**Task statement**
Identify each line of the listing below that contains the string "kern", and copy those lines. Case counts.

**Dataset entries**
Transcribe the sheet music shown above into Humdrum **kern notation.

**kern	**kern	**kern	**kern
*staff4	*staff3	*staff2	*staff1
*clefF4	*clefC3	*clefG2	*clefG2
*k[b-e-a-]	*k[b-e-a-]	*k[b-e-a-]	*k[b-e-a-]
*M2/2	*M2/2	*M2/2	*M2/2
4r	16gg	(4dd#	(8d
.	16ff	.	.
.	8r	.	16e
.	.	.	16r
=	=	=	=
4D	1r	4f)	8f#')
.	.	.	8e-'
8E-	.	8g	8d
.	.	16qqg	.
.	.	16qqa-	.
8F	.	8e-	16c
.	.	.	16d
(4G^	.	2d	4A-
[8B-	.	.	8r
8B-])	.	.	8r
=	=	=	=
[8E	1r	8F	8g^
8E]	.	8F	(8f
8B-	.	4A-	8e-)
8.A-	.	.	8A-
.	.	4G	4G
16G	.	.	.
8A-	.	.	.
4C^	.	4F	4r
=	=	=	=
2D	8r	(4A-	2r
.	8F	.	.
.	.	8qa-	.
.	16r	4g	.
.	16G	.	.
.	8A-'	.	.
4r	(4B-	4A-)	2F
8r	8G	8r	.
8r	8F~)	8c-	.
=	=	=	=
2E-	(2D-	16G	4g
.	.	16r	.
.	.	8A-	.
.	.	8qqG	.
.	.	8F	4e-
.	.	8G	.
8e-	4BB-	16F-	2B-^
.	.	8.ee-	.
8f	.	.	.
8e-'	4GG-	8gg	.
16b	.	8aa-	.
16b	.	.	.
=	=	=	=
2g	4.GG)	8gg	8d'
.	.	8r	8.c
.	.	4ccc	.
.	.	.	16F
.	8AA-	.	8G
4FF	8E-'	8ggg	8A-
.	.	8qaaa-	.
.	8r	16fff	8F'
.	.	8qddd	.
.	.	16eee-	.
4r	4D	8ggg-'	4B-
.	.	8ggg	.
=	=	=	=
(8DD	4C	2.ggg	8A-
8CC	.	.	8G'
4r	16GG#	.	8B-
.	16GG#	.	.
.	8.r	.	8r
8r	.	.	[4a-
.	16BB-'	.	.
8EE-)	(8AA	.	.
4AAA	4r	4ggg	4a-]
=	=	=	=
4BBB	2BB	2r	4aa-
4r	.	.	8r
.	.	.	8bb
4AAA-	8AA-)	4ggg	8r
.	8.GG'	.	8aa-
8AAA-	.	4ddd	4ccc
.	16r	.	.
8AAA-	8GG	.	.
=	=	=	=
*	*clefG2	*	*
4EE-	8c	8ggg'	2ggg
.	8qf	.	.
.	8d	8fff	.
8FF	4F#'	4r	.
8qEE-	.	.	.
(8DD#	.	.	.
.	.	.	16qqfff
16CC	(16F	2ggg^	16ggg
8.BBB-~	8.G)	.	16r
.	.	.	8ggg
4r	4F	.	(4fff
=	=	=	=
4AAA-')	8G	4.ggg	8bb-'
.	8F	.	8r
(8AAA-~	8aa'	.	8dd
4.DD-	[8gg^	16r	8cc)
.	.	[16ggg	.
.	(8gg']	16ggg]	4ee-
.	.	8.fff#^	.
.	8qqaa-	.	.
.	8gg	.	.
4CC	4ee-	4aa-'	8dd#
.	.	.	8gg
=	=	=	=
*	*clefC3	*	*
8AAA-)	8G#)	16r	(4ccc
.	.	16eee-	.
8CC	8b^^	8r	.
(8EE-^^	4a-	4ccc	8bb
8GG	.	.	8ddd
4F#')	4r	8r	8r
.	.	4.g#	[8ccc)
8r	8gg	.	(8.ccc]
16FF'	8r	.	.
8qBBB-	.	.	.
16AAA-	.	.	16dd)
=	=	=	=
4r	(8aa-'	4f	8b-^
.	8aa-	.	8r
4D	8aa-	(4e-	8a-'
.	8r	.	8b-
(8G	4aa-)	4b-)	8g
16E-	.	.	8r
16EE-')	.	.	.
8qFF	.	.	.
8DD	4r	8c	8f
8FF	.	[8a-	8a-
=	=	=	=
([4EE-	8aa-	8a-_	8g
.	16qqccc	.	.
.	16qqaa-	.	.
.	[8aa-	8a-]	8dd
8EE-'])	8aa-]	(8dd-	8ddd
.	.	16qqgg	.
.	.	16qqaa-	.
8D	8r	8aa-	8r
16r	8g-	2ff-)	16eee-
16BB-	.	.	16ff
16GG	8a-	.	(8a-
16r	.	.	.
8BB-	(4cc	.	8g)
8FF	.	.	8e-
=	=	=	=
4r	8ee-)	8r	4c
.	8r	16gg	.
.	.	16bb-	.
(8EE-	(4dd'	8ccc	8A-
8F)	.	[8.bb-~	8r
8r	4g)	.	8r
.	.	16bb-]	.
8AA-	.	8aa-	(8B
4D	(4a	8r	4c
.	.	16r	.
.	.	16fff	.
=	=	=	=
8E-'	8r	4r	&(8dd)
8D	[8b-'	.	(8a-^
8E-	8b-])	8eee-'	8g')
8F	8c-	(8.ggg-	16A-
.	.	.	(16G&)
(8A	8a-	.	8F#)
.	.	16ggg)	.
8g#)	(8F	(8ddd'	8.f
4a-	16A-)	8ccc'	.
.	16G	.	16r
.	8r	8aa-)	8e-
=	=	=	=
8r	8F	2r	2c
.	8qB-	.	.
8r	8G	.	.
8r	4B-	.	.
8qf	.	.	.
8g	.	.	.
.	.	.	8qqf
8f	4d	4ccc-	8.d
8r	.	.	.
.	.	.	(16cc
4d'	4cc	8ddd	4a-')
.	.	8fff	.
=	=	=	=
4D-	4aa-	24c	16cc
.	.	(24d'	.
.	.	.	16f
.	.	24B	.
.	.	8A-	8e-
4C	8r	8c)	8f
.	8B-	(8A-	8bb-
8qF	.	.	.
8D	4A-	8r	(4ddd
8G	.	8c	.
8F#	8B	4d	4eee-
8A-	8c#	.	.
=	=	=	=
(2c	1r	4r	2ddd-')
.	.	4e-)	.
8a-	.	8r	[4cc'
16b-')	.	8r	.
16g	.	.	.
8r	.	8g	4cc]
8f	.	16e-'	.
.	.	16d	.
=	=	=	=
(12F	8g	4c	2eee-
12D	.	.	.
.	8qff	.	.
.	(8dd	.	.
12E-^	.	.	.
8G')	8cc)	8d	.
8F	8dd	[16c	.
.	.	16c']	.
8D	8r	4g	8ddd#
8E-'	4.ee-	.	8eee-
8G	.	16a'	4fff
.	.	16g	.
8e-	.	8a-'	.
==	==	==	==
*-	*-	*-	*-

**Response to the task**
Transcribe the sheet music shown above into Humdrum **kern notation.
**kern	**kern	**kern	**kern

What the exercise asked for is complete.